▸ Goal:
Copy every line of the records below word for word, leaving out the pictures.

▸ The data:

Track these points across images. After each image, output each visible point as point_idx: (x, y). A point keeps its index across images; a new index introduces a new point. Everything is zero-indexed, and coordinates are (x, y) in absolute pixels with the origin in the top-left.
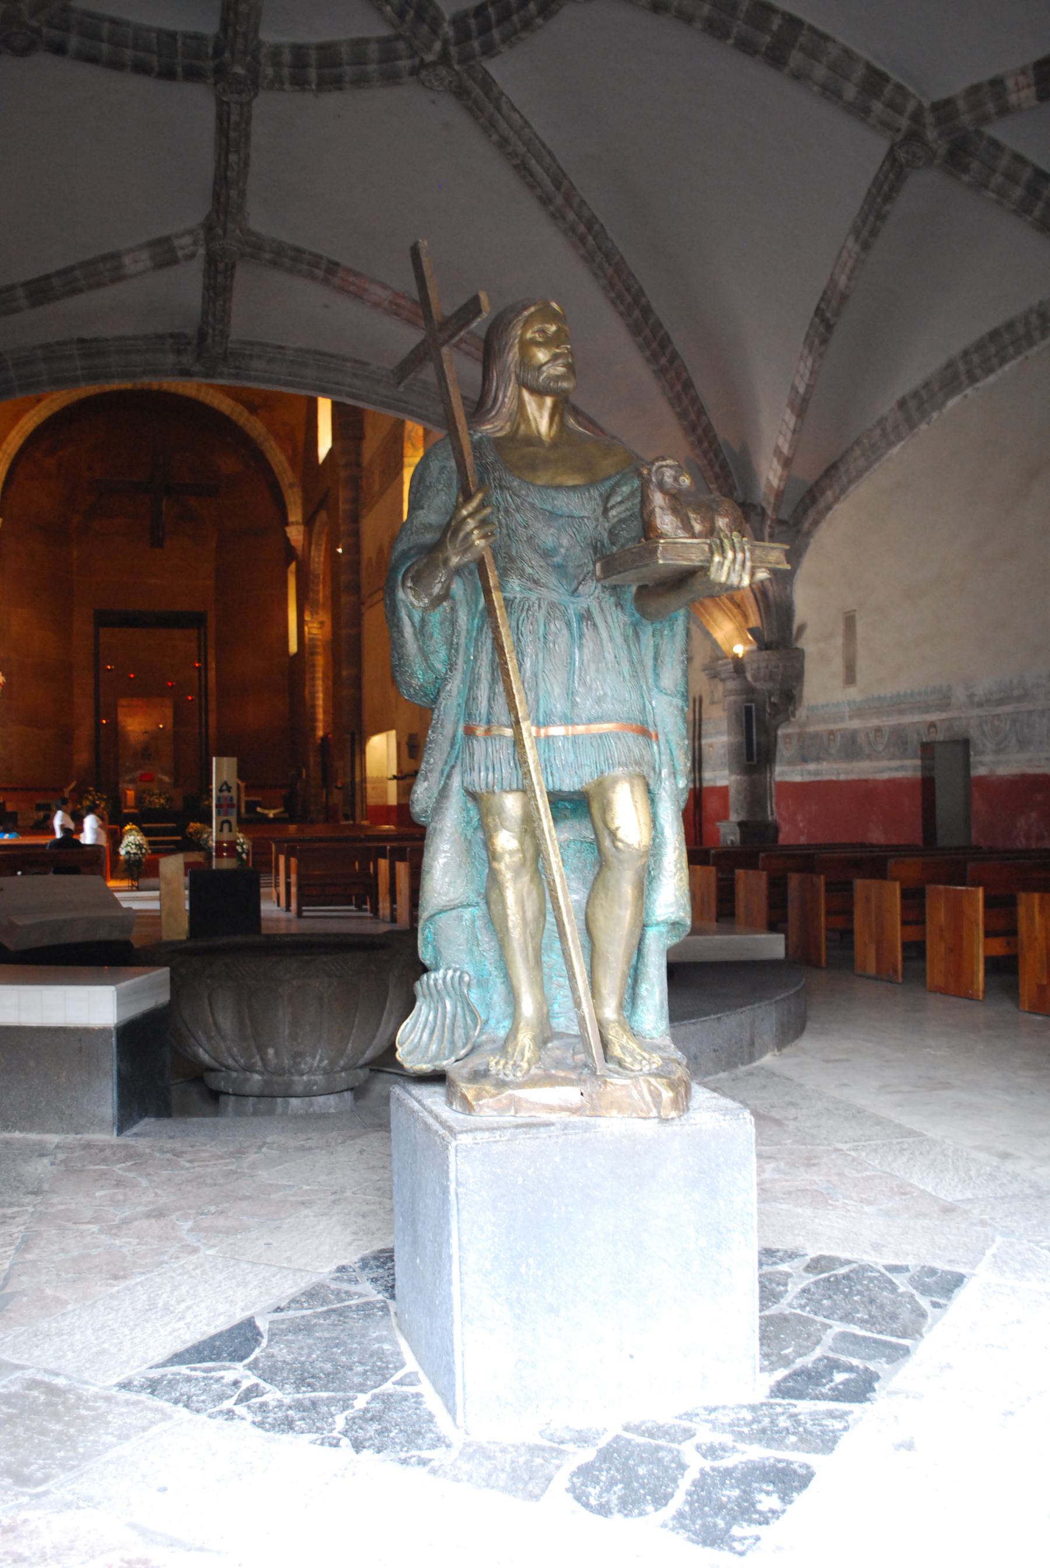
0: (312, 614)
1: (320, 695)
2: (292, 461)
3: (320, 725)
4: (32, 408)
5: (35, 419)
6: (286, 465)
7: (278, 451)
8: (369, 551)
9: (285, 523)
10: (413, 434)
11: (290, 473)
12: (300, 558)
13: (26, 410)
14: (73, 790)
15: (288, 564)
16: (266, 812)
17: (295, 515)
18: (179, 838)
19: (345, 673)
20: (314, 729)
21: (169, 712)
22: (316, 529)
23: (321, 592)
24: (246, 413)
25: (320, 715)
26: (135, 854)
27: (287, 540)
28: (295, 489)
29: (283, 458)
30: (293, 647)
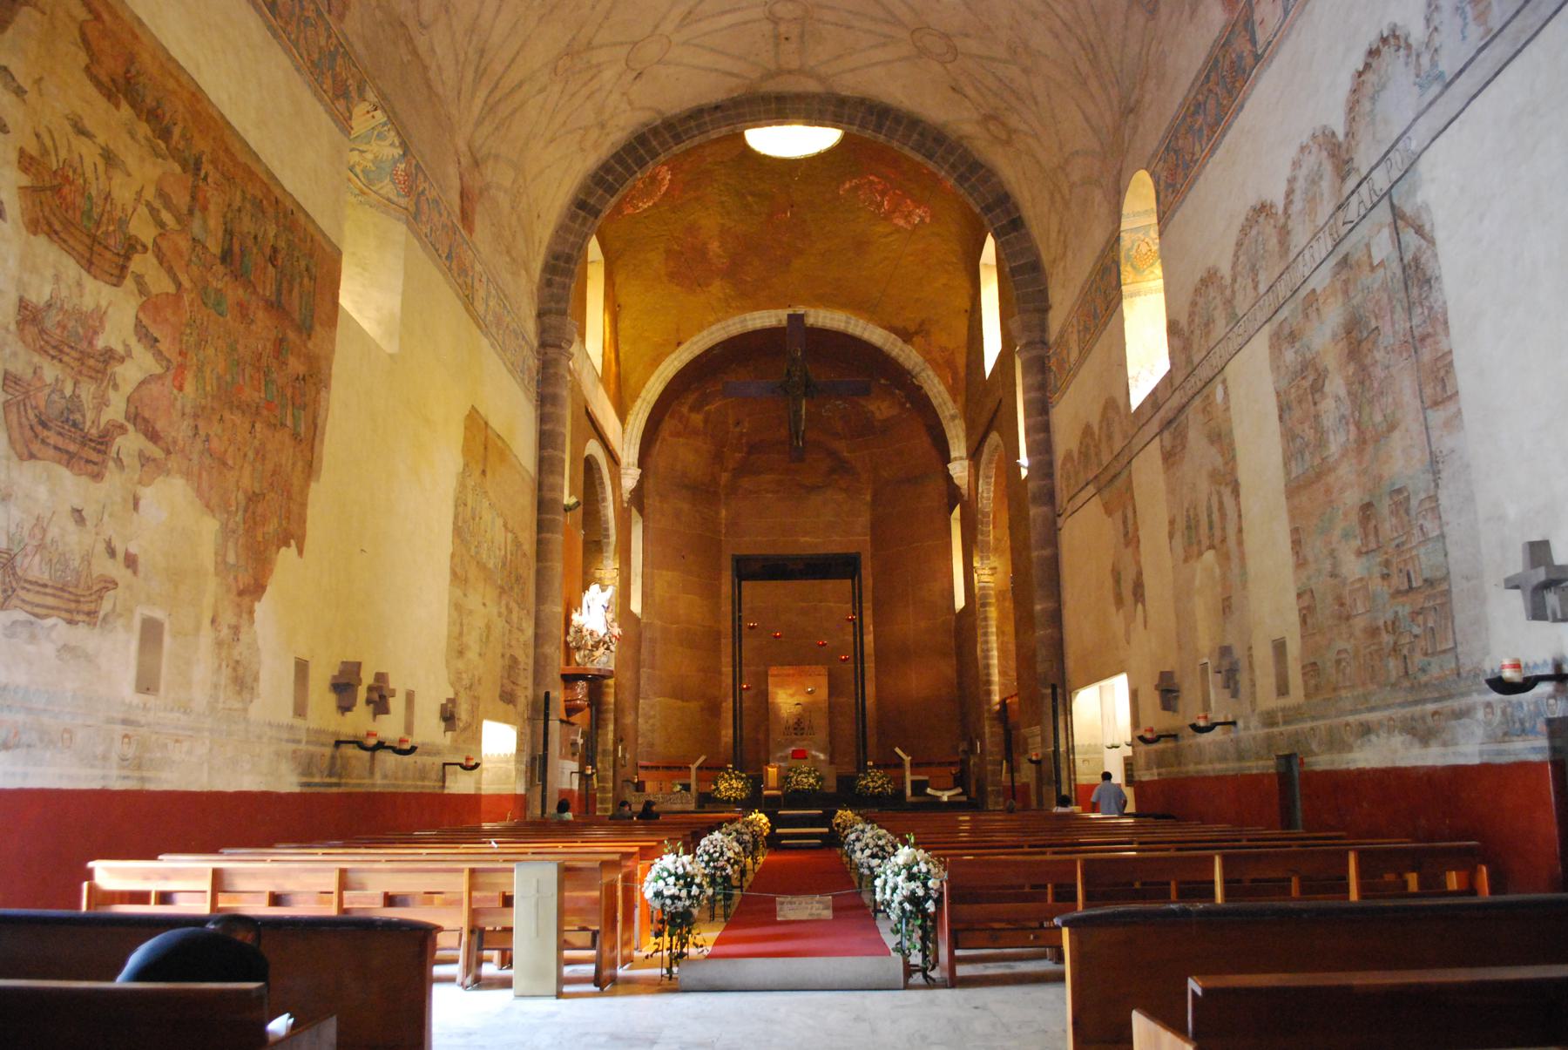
0: (982, 558)
1: (995, 653)
2: (953, 391)
3: (996, 688)
4: (673, 352)
5: (676, 363)
6: (946, 396)
7: (936, 380)
8: (1065, 440)
9: (946, 459)
10: (1133, 253)
11: (950, 404)
12: (966, 498)
13: (667, 355)
14: (700, 768)
15: (951, 513)
16: (939, 793)
17: (958, 448)
18: (826, 830)
19: (1038, 607)
20: (989, 693)
21: (824, 681)
22: (985, 457)
23: (994, 532)
24: (900, 342)
25: (996, 677)
26: (673, 897)
27: (949, 478)
28: (957, 421)
29: (942, 388)
30: (960, 602)
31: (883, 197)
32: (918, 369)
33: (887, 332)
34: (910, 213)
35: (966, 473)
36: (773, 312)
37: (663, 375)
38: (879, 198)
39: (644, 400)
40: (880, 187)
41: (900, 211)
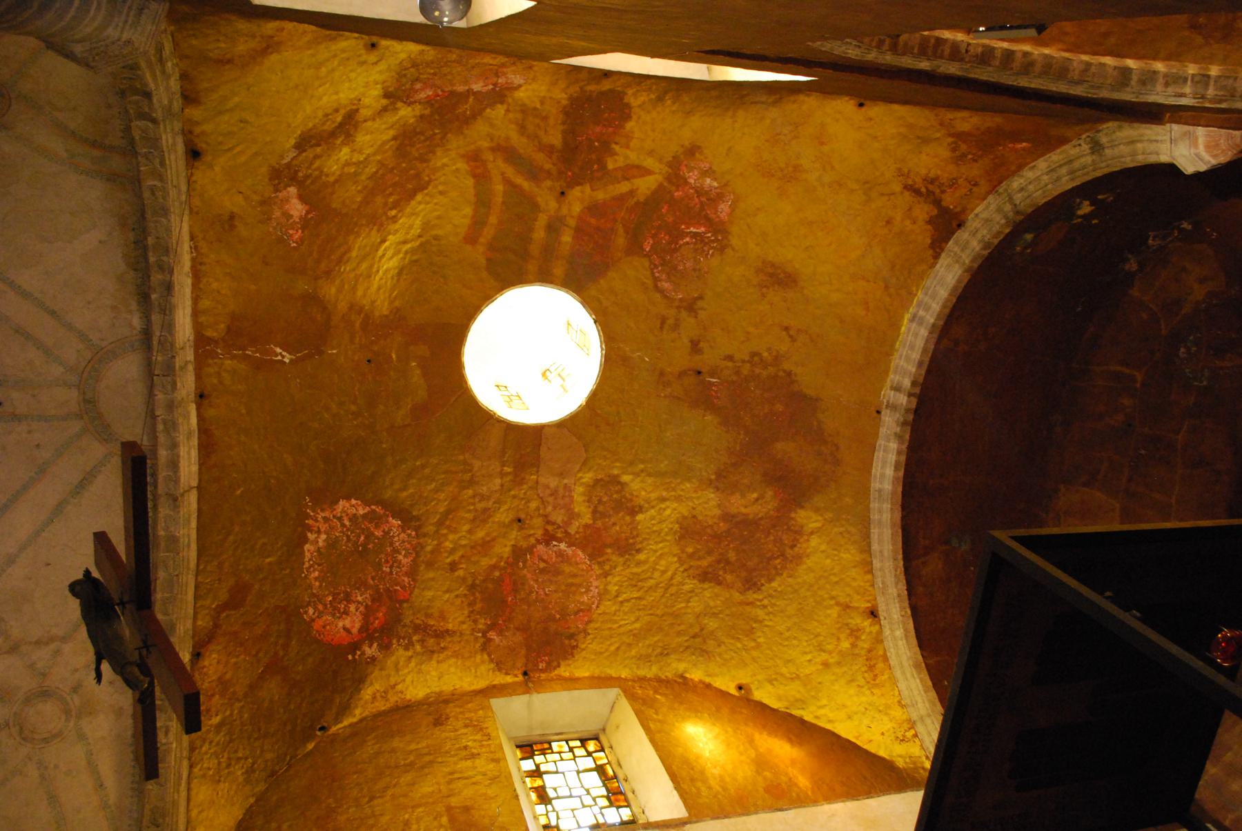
2: (1046, 144)
6: (1056, 157)
7: (1029, 174)
11: (1070, 150)
24: (962, 235)
28: (1104, 140)
29: (1042, 164)
31: (683, 235)
32: (1008, 207)
33: (943, 255)
34: (699, 192)
35: (1201, 131)
36: (881, 442)
37: (906, 664)
38: (687, 239)
39: (922, 718)
40: (664, 238)
41: (702, 208)
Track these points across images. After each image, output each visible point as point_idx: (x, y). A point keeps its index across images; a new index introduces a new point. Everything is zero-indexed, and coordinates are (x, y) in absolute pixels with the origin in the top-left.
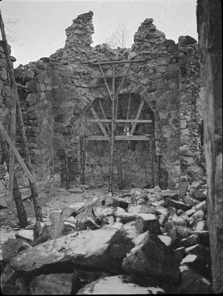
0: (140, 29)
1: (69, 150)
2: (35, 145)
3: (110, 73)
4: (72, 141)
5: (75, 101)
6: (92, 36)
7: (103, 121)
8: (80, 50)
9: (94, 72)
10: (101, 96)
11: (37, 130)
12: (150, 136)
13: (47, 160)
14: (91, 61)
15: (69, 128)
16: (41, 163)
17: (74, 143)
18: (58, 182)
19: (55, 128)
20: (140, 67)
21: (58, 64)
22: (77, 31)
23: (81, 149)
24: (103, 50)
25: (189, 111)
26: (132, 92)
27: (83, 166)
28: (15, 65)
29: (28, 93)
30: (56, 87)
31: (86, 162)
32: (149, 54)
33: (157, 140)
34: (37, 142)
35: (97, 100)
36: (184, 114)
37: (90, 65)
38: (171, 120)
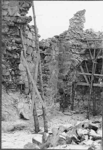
1: (66, 89)
2: (47, 85)
3: (93, 46)
4: (68, 84)
5: (71, 62)
7: (86, 74)
8: (77, 31)
9: (84, 45)
10: (86, 59)
11: (49, 77)
13: (53, 94)
14: (83, 39)
15: (67, 77)
16: (49, 96)
17: (69, 86)
19: (59, 76)
21: (64, 39)
22: (76, 21)
23: (73, 89)
24: (90, 33)
27: (73, 99)
28: (40, 39)
29: (46, 55)
30: (62, 53)
31: (75, 98)
34: (48, 83)
35: (84, 62)
37: (82, 41)
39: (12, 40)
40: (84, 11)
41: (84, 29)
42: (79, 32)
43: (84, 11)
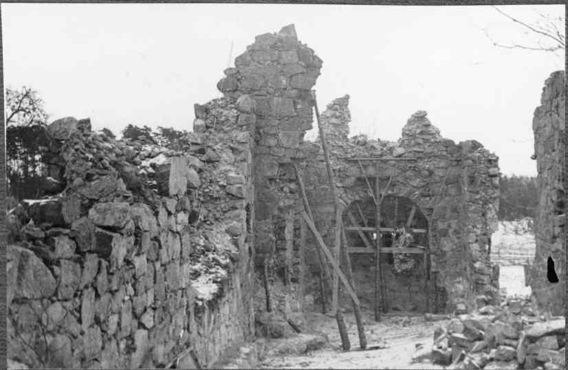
0: (410, 122)
3: (371, 171)
6: (349, 124)
7: (364, 229)
8: (337, 142)
9: (352, 168)
10: (357, 198)
12: (424, 249)
14: (349, 156)
18: (311, 305)
20: (409, 165)
22: (334, 120)
24: (363, 143)
25: (479, 224)
26: (401, 195)
30: (311, 188)
32: (422, 152)
33: (433, 253)
36: (473, 227)
37: (347, 160)
38: (451, 231)
39: (282, 189)
40: (347, 98)
41: (349, 136)
42: (341, 144)
43: (347, 98)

▸ Final answer:
Track these points across images. After each image, output each visible point as point_idx: (x, y). A point keeps its index across images; a new index introduces a new point. Everything is zero-indexed, and coordinates are (x, y) in absolute pixels with the origin in the top-left.
0: (312, 614)
1: (320, 695)
2: (292, 461)
3: (320, 725)
4: (32, 408)
5: (35, 419)
6: (286, 465)
7: (278, 451)
8: (369, 551)
9: (285, 523)
10: (413, 434)
11: (290, 473)
12: (300, 558)
13: (26, 410)
14: (73, 790)
15: (288, 564)
16: (266, 812)
17: (295, 515)
18: (179, 838)
19: (345, 673)
20: (314, 729)
21: (169, 712)
22: (316, 529)
23: (321, 592)
24: (246, 413)
25: (320, 715)
26: (135, 854)
27: (287, 540)
28: (295, 489)
29: (283, 458)
30: (293, 647)
0: (982, 558)
1: (995, 653)
2: (953, 391)
3: (996, 688)
4: (673, 352)
5: (676, 363)
6: (946, 396)
7: (936, 380)
8: (1065, 440)
9: (946, 459)
10: (1133, 253)
11: (950, 404)
12: (966, 498)
13: (667, 355)
14: (700, 768)
15: (951, 513)
16: (939, 793)
17: (958, 448)
18: (826, 830)
19: (1038, 607)
20: (989, 693)
21: (824, 681)
22: (985, 457)
23: (994, 532)
24: (900, 342)
25: (996, 677)
26: (673, 897)
27: (949, 478)
28: (957, 421)
29: (942, 388)
30: (960, 602)
31: (883, 197)
32: (918, 369)
33: (887, 332)
34: (910, 213)
35: (966, 473)
36: (773, 312)
37: (663, 375)
38: (879, 198)
39: (644, 400)
40: (880, 187)
41: (900, 211)
2: (1046, 144)
6: (1056, 157)
7: (1029, 174)
11: (1070, 150)
24: (962, 235)
28: (1104, 140)
29: (1042, 164)
31: (683, 235)
32: (1008, 207)
33: (943, 255)
34: (699, 192)
35: (1201, 131)
36: (881, 442)
37: (906, 664)
38: (687, 239)
39: (922, 718)
40: (664, 238)
41: (702, 208)
Track these points across images. After each image, output each visible point as point_idx: (x, y). A point keeps its index across images; a new index introduces a new point. Everything is zero-indexed, and coordinates are (x, y) in absolute pixels with the origin in the top-left.
0: (140, 29)
1: (69, 150)
2: (35, 145)
3: (110, 73)
4: (72, 141)
5: (75, 101)
6: (92, 36)
7: (103, 121)
8: (80, 50)
9: (94, 72)
10: (101, 96)
11: (37, 130)
12: (150, 136)
13: (47, 160)
14: (91, 61)
15: (69, 128)
16: (41, 163)
17: (74, 143)
18: (58, 182)
19: (55, 128)
20: (140, 67)
21: (58, 64)
22: (77, 31)
23: (81, 149)
24: (103, 50)
25: (189, 111)
26: (132, 92)
27: (83, 166)
28: (15, 65)
29: (28, 93)
30: (56, 87)
31: (86, 162)
32: (149, 54)
33: (157, 140)
34: (37, 142)
35: (97, 100)
36: (184, 114)
37: (90, 65)
38: (171, 120)
1: (66, 89)
2: (47, 85)
3: (93, 46)
4: (68, 84)
5: (71, 62)
7: (86, 74)
8: (77, 31)
9: (84, 45)
10: (86, 59)
11: (49, 77)
13: (53, 94)
14: (83, 39)
15: (67, 77)
16: (49, 96)
17: (69, 86)
19: (59, 76)
21: (64, 39)
22: (76, 21)
23: (73, 89)
24: (90, 33)
27: (73, 99)
28: (40, 39)
29: (46, 55)
30: (62, 53)
31: (75, 98)
34: (48, 83)
35: (84, 62)
37: (82, 41)
39: (12, 40)
40: (84, 11)
41: (84, 29)
42: (79, 32)
43: (84, 11)
0: (410, 122)
3: (371, 171)
6: (349, 124)
7: (364, 229)
8: (337, 142)
9: (352, 168)
10: (357, 198)
12: (424, 249)
14: (349, 156)
18: (311, 305)
20: (409, 165)
22: (334, 120)
24: (363, 143)
25: (479, 224)
26: (401, 195)
30: (311, 188)
32: (422, 152)
33: (433, 253)
36: (473, 227)
37: (347, 160)
38: (451, 231)
39: (282, 189)
40: (347, 98)
41: (349, 136)
42: (341, 144)
43: (347, 98)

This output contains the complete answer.